### Work item
Using the records below, repeat exactly the lines from the one holding "BAT2: 1.5V (plus" through the one holding "Y1: 32.768kHz (X1, X2) -> 40MHz (X1, X2)", both ends included, and no others.

-- Records to use follows --

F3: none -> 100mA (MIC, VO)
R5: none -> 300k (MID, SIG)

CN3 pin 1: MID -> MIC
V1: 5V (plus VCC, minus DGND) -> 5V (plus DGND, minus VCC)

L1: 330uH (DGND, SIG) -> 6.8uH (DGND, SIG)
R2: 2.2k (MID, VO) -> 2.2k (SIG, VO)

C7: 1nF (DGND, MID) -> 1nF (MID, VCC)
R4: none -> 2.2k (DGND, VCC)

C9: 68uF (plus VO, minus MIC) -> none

-- Records to use concluded --
-- Records to use follows --

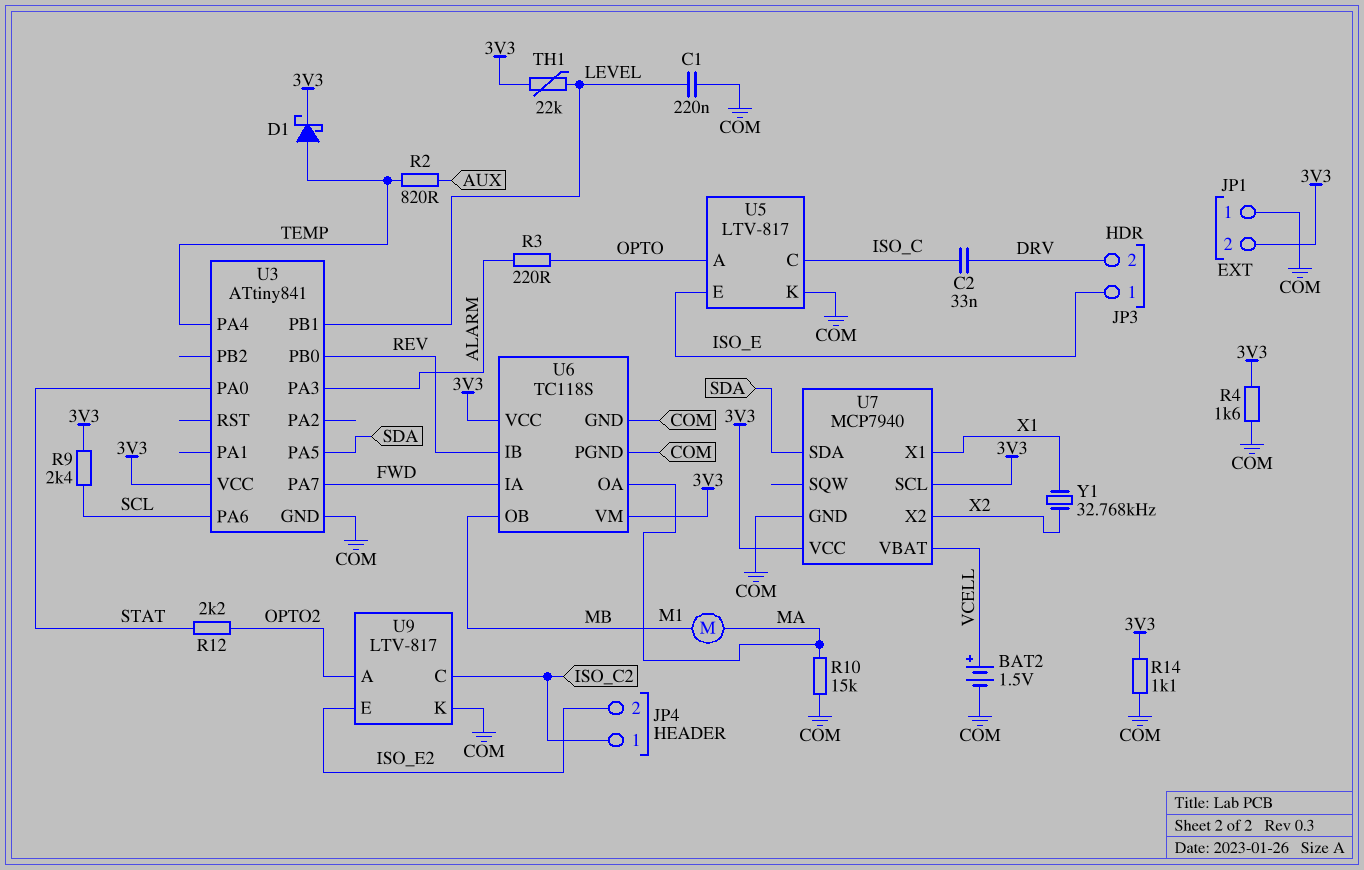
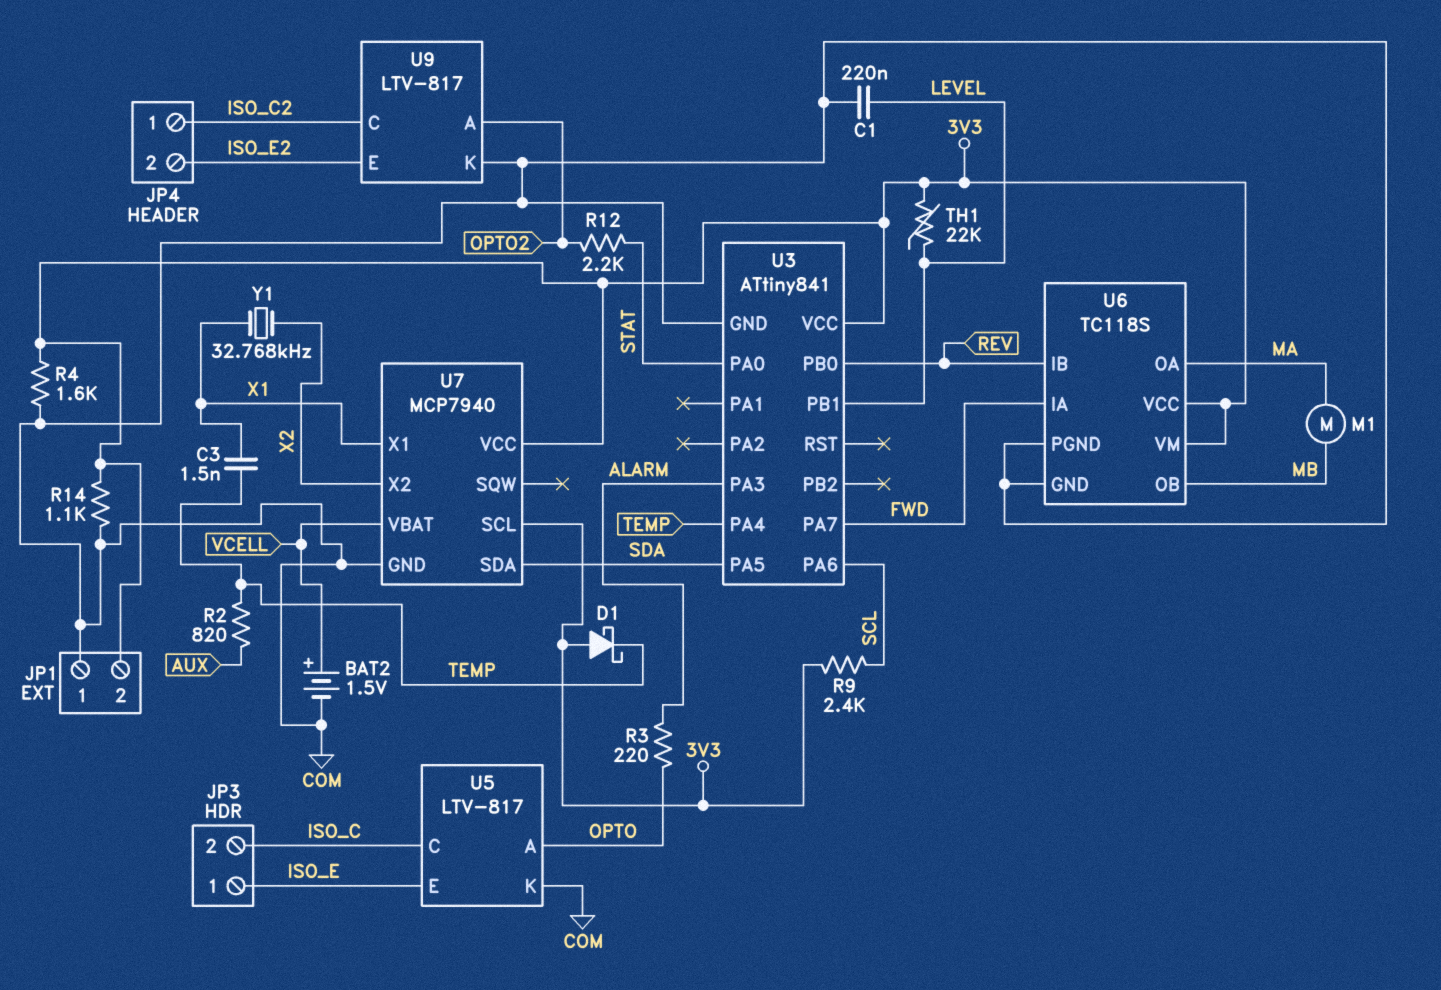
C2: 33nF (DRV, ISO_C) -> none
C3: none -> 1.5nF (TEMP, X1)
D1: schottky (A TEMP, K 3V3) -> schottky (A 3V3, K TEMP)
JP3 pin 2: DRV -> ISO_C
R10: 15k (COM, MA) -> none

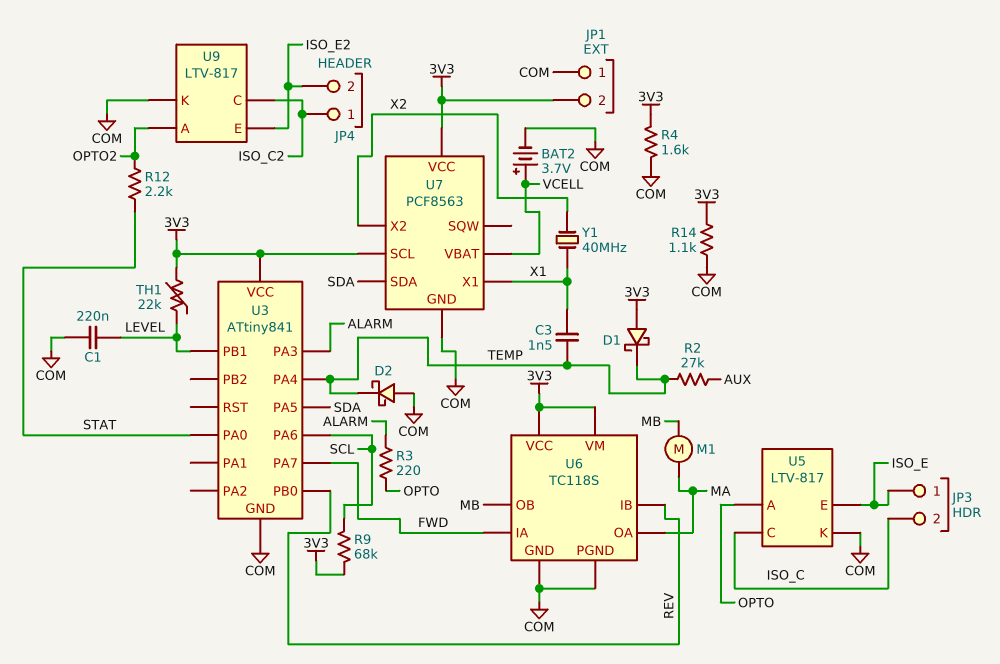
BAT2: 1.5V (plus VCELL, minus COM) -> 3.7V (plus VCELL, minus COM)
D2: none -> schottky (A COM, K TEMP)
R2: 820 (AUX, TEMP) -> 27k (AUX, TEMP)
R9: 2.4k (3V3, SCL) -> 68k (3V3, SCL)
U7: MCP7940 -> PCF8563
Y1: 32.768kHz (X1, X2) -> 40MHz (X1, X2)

-- Records to use concluded --

### Solution to the exercise
BAT2: 1.5V (plus VCELL, minus COM) -> 3.7V (plus VCELL, minus COM)
D2: none -> schottky (A COM, K TEMP)
R2: 820 (AUX, TEMP) -> 27k (AUX, TEMP)
R9: 2.4k (3V3, SCL) -> 68k (3V3, SCL)
U7: MCP7940 -> PCF8563
Y1: 32.768kHz (X1, X2) -> 40MHz (X1, X2)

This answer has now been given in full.